Stored items from a collection
*-*-*

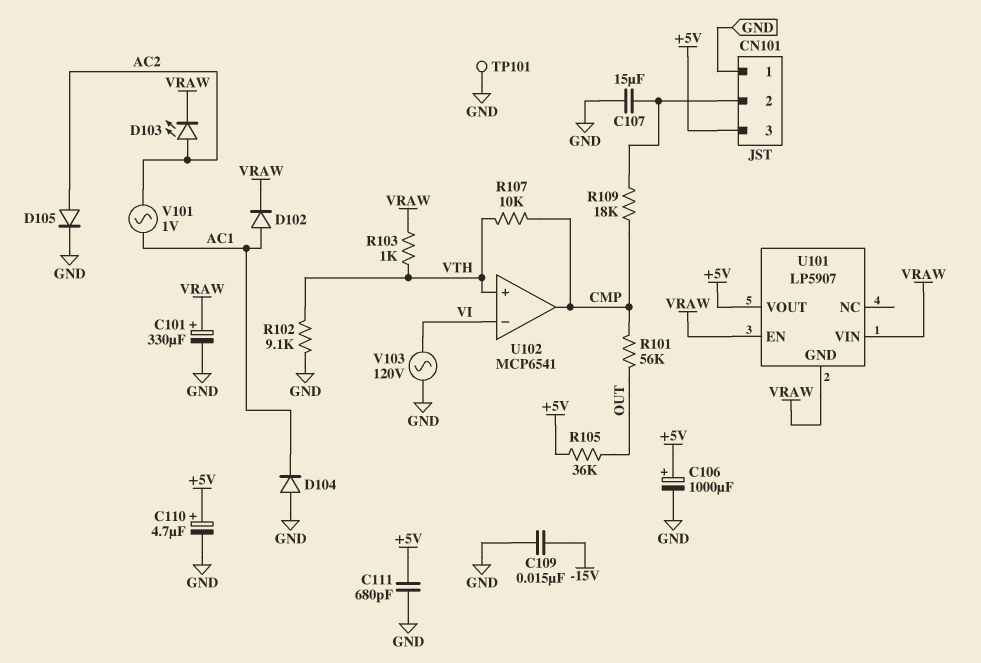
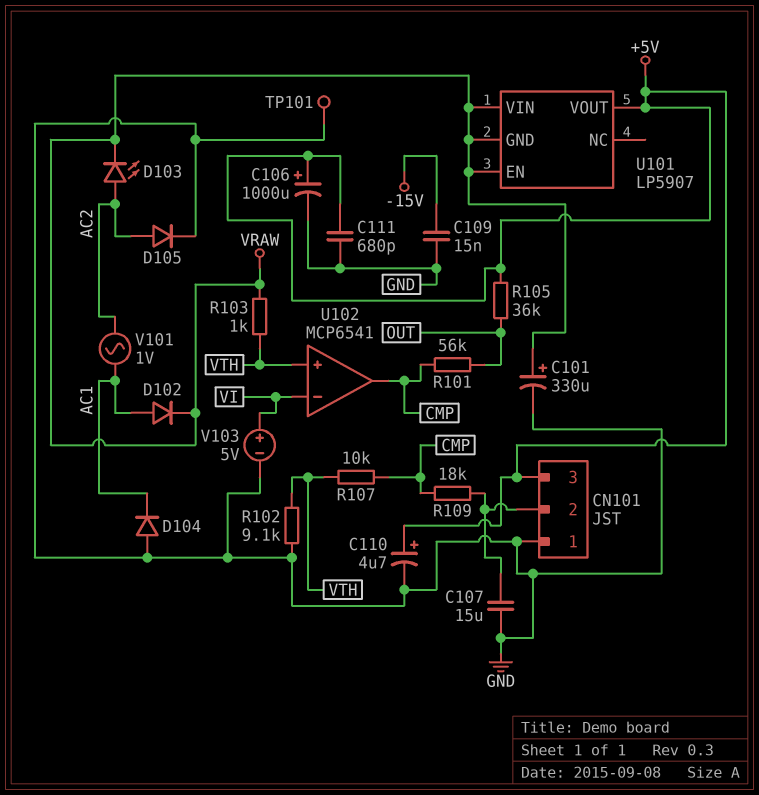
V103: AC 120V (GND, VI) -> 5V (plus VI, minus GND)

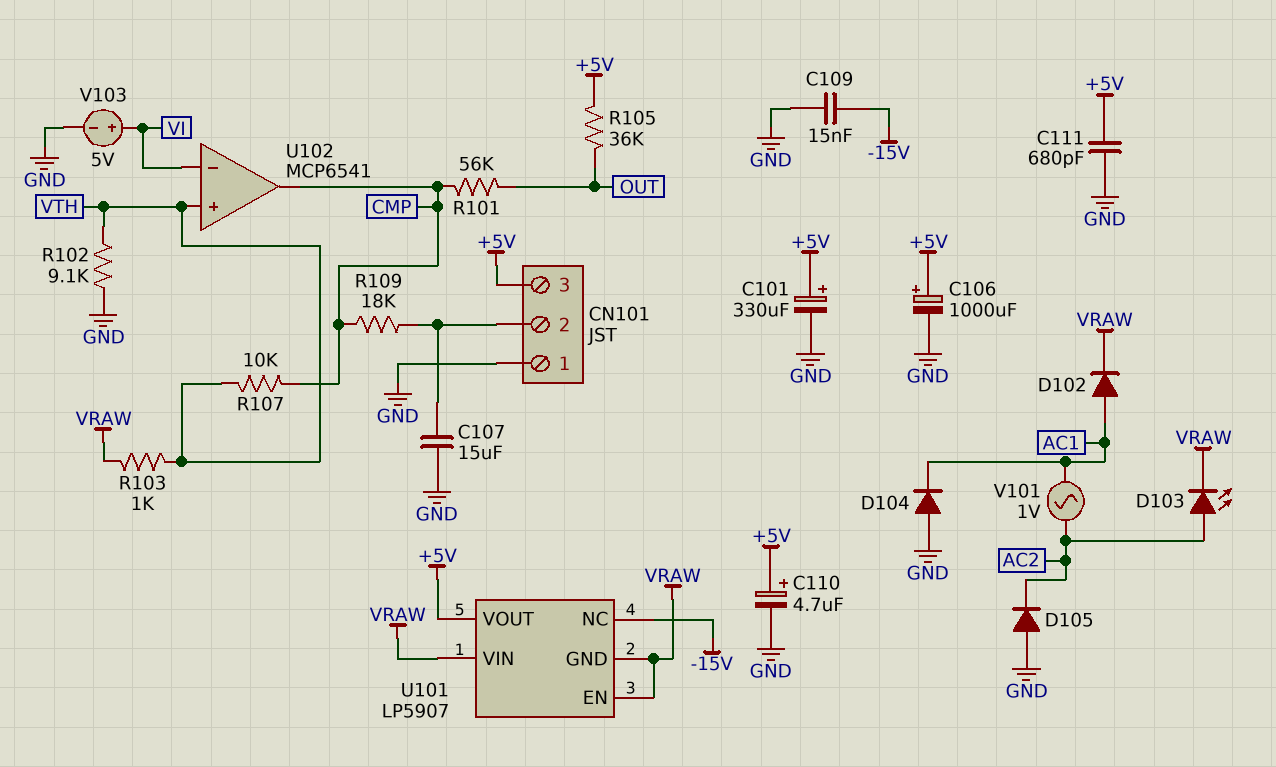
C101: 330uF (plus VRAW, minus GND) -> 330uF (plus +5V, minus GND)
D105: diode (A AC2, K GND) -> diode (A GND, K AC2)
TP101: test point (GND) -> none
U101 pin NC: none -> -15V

*-*-*

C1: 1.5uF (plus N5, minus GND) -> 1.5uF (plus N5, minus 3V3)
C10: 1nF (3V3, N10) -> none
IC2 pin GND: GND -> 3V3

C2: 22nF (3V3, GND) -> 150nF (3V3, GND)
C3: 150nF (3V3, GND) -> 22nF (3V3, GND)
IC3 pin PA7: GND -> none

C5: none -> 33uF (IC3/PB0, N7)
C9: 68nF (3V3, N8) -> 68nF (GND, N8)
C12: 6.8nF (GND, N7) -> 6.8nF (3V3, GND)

*-*-*

» ACTION ITEM
Going by the entries above, repeat exactly the lines that start at the line with "V103: AC 120V" and go on through the line with "U101 pin NC: none -> -15V". Pictures are not part of the copy.

» WRITTEN SOLUTION
V103: AC 120V (GND, VI) -> 5V (plus VI, minus GND)

C101: 330uF (plus VRAW, minus GND) -> 330uF (plus +5V, minus GND)
D105: diode (A AC2, K GND) -> diode (A GND, K AC2)
TP101: test point (GND) -> none
U101 pin NC: none -> -15V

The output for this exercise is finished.